■ **Work request**
Please print every record that follows, keeping each one exactly as it is.

■ **Extracted records**
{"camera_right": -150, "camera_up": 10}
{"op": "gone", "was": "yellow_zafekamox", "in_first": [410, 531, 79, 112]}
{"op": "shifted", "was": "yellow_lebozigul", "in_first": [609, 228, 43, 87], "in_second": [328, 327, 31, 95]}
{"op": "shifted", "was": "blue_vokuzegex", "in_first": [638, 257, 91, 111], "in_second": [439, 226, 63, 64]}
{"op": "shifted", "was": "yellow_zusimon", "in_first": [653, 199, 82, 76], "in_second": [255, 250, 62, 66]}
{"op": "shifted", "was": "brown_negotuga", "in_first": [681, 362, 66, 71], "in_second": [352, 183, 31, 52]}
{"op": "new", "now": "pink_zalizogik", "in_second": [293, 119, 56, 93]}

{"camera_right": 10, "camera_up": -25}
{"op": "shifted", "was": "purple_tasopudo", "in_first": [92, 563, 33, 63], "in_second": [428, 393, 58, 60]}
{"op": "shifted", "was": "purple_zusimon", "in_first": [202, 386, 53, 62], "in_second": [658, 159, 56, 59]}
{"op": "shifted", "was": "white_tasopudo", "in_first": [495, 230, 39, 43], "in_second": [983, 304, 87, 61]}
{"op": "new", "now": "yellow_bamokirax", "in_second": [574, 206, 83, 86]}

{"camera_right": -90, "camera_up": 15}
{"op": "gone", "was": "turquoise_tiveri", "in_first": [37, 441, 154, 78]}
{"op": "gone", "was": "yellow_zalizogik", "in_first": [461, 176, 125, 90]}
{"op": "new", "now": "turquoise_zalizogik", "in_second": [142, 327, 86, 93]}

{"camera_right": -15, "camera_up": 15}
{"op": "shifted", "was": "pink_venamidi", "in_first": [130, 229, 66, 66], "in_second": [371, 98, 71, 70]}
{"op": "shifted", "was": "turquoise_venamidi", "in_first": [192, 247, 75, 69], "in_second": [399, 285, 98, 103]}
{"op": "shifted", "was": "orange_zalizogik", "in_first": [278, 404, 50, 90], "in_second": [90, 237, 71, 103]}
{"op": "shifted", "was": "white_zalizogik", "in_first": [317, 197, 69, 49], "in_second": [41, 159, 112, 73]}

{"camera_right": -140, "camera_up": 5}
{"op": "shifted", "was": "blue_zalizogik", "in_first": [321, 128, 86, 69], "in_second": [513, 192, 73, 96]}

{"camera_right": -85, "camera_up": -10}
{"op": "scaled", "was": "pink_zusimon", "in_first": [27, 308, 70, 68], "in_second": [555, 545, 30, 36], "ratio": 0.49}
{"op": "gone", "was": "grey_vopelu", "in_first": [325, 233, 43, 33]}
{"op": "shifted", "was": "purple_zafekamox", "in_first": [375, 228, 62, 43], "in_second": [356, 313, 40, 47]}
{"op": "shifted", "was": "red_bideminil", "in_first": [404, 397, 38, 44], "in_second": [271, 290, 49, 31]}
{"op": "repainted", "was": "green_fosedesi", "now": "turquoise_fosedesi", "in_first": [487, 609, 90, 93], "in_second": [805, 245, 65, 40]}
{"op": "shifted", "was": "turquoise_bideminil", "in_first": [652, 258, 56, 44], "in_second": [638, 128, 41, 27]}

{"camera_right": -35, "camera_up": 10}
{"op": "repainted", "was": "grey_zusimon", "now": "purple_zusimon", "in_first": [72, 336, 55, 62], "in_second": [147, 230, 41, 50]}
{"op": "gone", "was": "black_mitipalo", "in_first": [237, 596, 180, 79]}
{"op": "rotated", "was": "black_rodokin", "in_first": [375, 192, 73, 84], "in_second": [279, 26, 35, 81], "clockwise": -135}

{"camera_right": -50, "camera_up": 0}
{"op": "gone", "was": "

■ **Solved problem**
{"camera_right": -150, "camera_up": 10}
{"op": "gone", "was": "yellow_zafekamox", "in_first": [410, 531, 79, 112]}
{"op": "shifted", "was": "yellow_lebozigul", "in_first": [609, 228, 43, 87], "in_second": [328, 327, 31, 95]}
{"op": "shifted", "was": "blue_vokuzegex", "in_first": [638, 257, 91, 111], "in_second": [439, 226, 63, 64]}
{"op": "shifted", "was": "yellow_zusimon", "in_first": [653, 199, 82, 76], "in_second": [255, 250, 62, 66]}
{"op": "shifted", "was": "brown_negotuga", "in_first": [681, 362, 66, 71], "in_second": [352, 183, 31, 52]}
{"op": "new", "now": "pink_zalizogik", "in_second": [293, 119, 56, 93]}

{"camera_right": 10, "camera_up": -25}
{"op": "shifted", "was": "purple_tasopudo", "in_first": [92, 563, 33, 63], "in_second": [428, 393, 58, 60]}
{"op": "shifted", "was": "purple_zusimon", "in_first": [202, 386, 53, 62], "in_second": [658, 159, 56, 59]}
{"op": "shifted", "was": "white_tasopudo", "in_first": [495, 230, 39, 43], "in_second": [983, 304, 87, 61]}
{"op": "new", "now": "yellow_bamokirax", "in_second": [574, 206, 83, 86]}

{"camera_right": -90, "camera_up": 15}
{"op": "gone", "was": "turquoise_tiveri", "in_first": [37, 441, 154, 78]}
{"op": "gone", "was": "yellow_zalizogik", "in_first": [461, 176, 125, 90]}
{"op": "new", "now": "turquoise_zalizogik", "in_second": [142, 327, 86, 93]}

{"camera_right": -15, "camera_up": 15}
{"op": "shifted", "was": "pink_venamidi", "in_first": [130, 229, 66, 66], "in_second": [371, 98, 71, 70]}
{"op": "shifted", "was": "turquoise_venamidi", "in_first": [192, 247, 75, 69], "in_second": [399, 285, 98, 103]}
{"op": "shifted", "was": "orange_zalizogik", "in_first": [278, 404, 50, 90], "in_second": [90, 237, 71, 103]}
{"op": "shifted", "was": "white_zalizogik", "in_first": [317, 197, 69, 49], "in_second": [41, 159, 112, 73]}

{"camera_right": -140, "camera_up": 5}
{"op": "shifted", "was": "blue_zalizogik", "in_first": [321, 128, 86, 69], "in_second": [513, 192, 73, 96]}

{"camera_right": -85, "camera_up": -10}
{"op": "scaled", "was": "pink_zusimon", "in_first": [27, 308, 70, 68], "in_second": [555, 545, 30, 36], "ratio": 0.49}
{"op": "gone", "was": "grey_vopelu", "in_first": [325, 233, 43, 33]}
{"op": "shifted", "was": "purple_zafekamox", "in_first": [375, 228, 62, 43], "in_second": [356, 313, 40, 47]}
{"op": "shifted", "was": "red_bideminil", "in_first": [404, 397, 38, 44], "in_second": [271, 290, 49, 31]}
{"op": "repainted", "was": "green_fosedesi", "now": "turquoise_fosedesi", "in_first": [487, 609, 90, 93], "in_second": [805, 245, 65, 40]}
{"op": "shifted", "was": "turquoise_bideminil", "in_first": [652, 258, 56, 44], "in_second": [638, 128, 41, 27]}

{"camera_right": -35, "camera_up": 10}
{"op": "repainted", "was": "grey_zusimon", "now": "purple_zusimon", "in_first": [72, 336, 55, 62], "in_second": [147, 230, 41, 50]}
{"op": "gone", "was": "black_mitipalo", "in_first": [237, 596, 180, 79]}
{"op": "rotated", "was": "black_rodokin", "in_first": [375, 192, 73, 84], "in_second": [279, 26, 35, 81], "clockwise": -135}

{"camera_right": -50, "camera_up": 0}
{"op": "gone", "was": "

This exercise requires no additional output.